**INSTRUCTIONS FOR THE TASK**
Copying starts at the line containing "door: (225, 237) -> (36, 67), hinge flipped" and stops after the last line of the records; each line is repeated exactly, and pictures are skipped.

*** Opening of DATA IN THIS EXERCISE ***

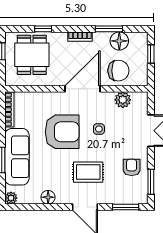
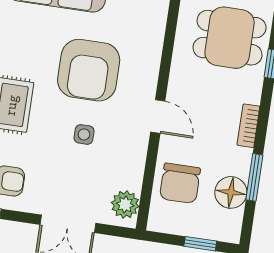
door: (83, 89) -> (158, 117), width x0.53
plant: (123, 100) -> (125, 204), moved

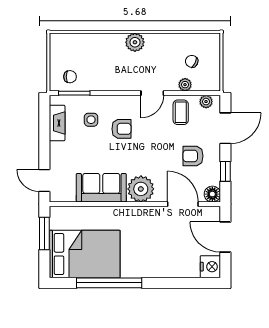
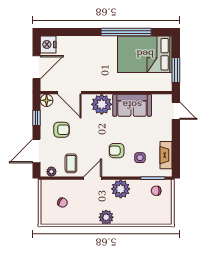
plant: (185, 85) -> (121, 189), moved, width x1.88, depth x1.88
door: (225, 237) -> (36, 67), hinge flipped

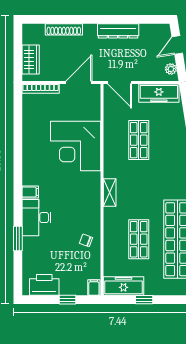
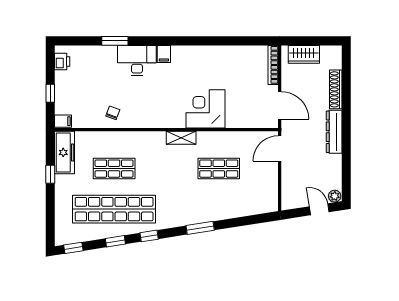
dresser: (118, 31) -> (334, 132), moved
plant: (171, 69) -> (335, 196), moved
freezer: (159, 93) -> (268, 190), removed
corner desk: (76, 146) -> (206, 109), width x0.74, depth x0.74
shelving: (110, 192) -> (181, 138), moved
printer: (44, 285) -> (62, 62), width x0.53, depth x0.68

*** Close of DATA IN THIS EXERCISE ***

**ANSWER TO THIS PROBLEM**
door: (225, 237) -> (36, 67), hinge flipped

dresser: (118, 31) -> (334, 132), moved
plant: (171, 69) -> (335, 196), moved
freezer: (159, 93) -> (268, 190), removed
corner desk: (76, 146) -> (206, 109), width x0.74, depth x0.74
shelving: (110, 192) -> (181, 138), moved
printer: (44, 285) -> (62, 62), width x0.53, depth x0.68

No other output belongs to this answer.